How to complete this task →
Reproduce all of the data exactly, with no line skipped.
#####
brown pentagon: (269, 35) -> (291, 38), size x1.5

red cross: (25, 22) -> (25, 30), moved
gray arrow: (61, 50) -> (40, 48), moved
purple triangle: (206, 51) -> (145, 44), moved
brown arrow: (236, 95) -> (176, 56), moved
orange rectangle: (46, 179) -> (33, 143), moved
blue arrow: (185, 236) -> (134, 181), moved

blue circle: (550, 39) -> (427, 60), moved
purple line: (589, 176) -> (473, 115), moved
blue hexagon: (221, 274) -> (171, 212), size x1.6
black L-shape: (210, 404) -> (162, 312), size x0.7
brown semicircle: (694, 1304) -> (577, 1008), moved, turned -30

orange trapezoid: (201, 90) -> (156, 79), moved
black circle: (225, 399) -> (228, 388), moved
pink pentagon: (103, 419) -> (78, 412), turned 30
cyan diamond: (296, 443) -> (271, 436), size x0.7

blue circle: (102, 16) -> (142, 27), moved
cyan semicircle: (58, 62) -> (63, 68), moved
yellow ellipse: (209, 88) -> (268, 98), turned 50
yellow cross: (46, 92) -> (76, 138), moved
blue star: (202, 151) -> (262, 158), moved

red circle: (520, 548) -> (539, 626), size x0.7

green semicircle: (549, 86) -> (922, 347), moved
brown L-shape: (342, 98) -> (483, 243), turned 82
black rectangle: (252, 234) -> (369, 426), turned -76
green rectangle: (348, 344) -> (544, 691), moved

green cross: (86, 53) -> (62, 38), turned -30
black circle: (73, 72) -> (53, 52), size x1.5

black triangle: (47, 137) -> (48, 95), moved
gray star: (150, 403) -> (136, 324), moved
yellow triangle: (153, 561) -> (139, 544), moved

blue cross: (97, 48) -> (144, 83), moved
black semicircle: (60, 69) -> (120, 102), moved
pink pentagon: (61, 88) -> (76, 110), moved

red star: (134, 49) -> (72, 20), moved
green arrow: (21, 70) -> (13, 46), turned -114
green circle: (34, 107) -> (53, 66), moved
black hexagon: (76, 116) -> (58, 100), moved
#####
Output for this task →
brown pentagon: (269, 35) -> (291, 38), size x1.5

red cross: (25, 22) -> (25, 30), moved
gray arrow: (61, 50) -> (40, 48), moved
purple triangle: (206, 51) -> (145, 44), moved
brown arrow: (236, 95) -> (176, 56), moved
orange rectangle: (46, 179) -> (33, 143), moved
blue arrow: (185, 236) -> (134, 181), moved

blue circle: (550, 39) -> (427, 60), moved
purple line: (589, 176) -> (473, 115), moved
blue hexagon: (221, 274) -> (171, 212), size x1.6
black L-shape: (210, 404) -> (162, 312), size x0.7
brown semicircle: (694, 1304) -> (577, 1008), moved, turned -30

orange trapezoid: (201, 90) -> (156, 79), moved
black circle: (225, 399) -> (228, 388), moved
pink pentagon: (103, 419) -> (78, 412), turned 30
cyan diamond: (296, 443) -> (271, 436), size x0.7

blue circle: (102, 16) -> (142, 27), moved
cyan semicircle: (58, 62) -> (63, 68), moved
yellow ellipse: (209, 88) -> (268, 98), turned 50
yellow cross: (46, 92) -> (76, 138), moved
blue star: (202, 151) -> (262, 158), moved

red circle: (520, 548) -> (539, 626), size x0.7

green semicircle: (549, 86) -> (922, 347), moved
brown L-shape: (342, 98) -> (483, 243), turned 82
black rectangle: (252, 234) -> (369, 426), turned -76
green rectangle: (348, 344) -> (544, 691), moved

green cross: (86, 53) -> (62, 38), turned -30
black circle: (73, 72) -> (53, 52), size x1.5

black triangle: (47, 137) -> (48, 95), moved
gray star: (150, 403) -> (136, 324), moved
yellow triangle: (153, 561) -> (139, 544), moved

blue cross: (97, 48) -> (144, 83), moved
black semicircle: (60, 69) -> (120, 102), moved
pink pentagon: (61, 88) -> (76, 110), moved

red star: (134, 49) -> (72, 20), moved
green arrow: (21, 70) -> (13, 46), turned -114
green circle: (34, 107) -> (53, 66), moved
black hexagon: (76, 116) -> (58, 100), moved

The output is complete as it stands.